Work to complete ▸
Set the records down again in full, exactly as they are, apart from the images.
START Source records
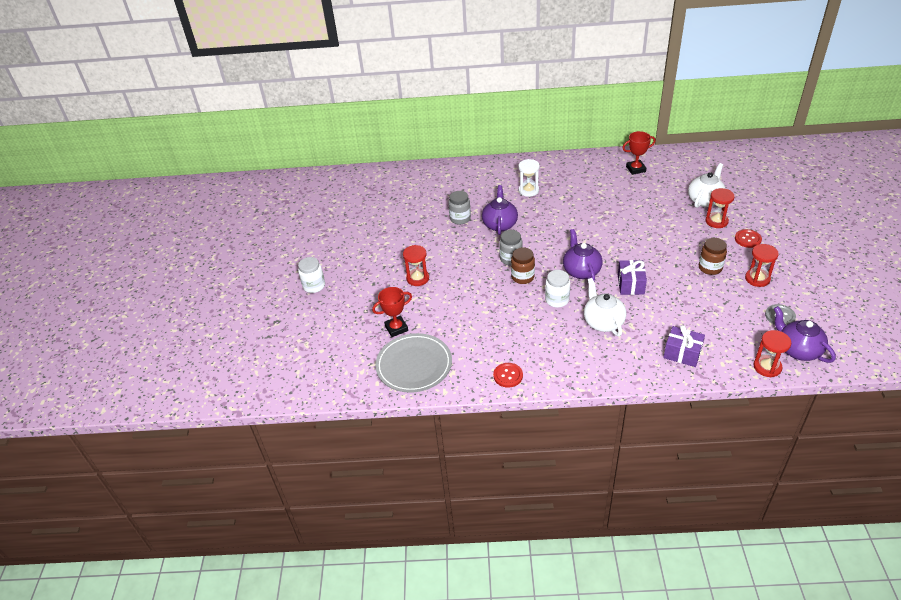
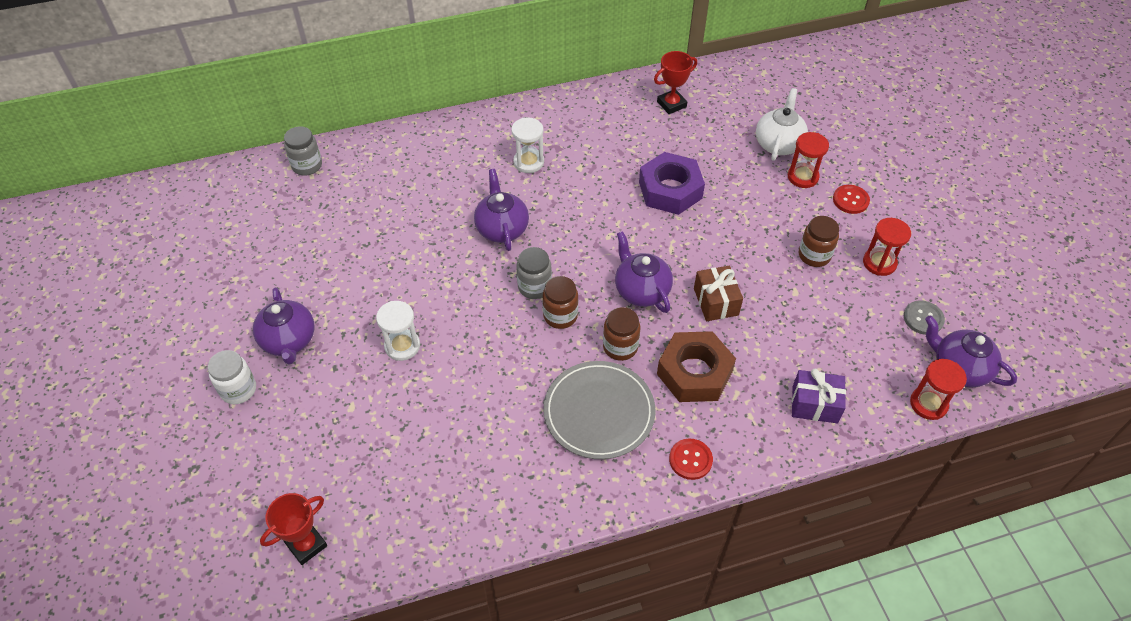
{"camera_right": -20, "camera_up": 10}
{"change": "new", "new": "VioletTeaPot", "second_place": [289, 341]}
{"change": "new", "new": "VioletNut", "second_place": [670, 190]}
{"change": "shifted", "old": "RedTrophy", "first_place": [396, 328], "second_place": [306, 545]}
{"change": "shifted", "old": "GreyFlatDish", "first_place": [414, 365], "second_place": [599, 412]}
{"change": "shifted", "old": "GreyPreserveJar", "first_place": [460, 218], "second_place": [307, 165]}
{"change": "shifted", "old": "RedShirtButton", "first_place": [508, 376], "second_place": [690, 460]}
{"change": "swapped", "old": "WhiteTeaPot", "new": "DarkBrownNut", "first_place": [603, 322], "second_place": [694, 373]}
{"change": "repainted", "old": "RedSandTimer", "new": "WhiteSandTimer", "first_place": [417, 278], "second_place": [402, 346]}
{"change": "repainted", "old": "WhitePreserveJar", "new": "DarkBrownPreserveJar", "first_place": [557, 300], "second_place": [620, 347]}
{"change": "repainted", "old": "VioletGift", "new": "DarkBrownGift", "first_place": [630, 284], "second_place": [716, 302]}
END Source records
Answer to this task ▸
{"camera_right": -20, "camera_up": 10}
{"change": "new", "new": "VioletTeaPot", "second_place": [289, 341]}
{"change": "new", "new": "VioletNut", "second_place": [670, 190]}
{"change": "shifted", "old": "RedTrophy", "first_place": [396, 328], "second_place": [306, 545]}
{"change": "shifted", "old": "GreyFlatDish", "first_place": [414, 365], "second_place": [599, 412]}
{"change": "shifted", "old": "GreyPreserveJar", "first_place": [460, 218], "second_place": [307, 165]}
{"change": "shifted", "old": "RedShirtButton", "first_place": [508, 376], "second_place": [690, 460]}
{"change": "swapped", "old": "WhiteTeaPot", "new": "DarkBrownNut", "first_place": [603, 322], "second_place": [694, 373]}
{"change": "repainted", "old": "RedSandTimer", "new": "WhiteSandTimer", "first_place": [417, 278], "second_place": [402, 346]}
{"change": "repainted", "old": "WhitePreserveJar", "new": "DarkBrownPreserveJar", "first_place": [557, 300], "second_place": [620, 347]}
{"change": "repainted", "old": "VioletGift", "new": "DarkBrownGift", "first_place": [630, 284], "second_place": [716, 302]}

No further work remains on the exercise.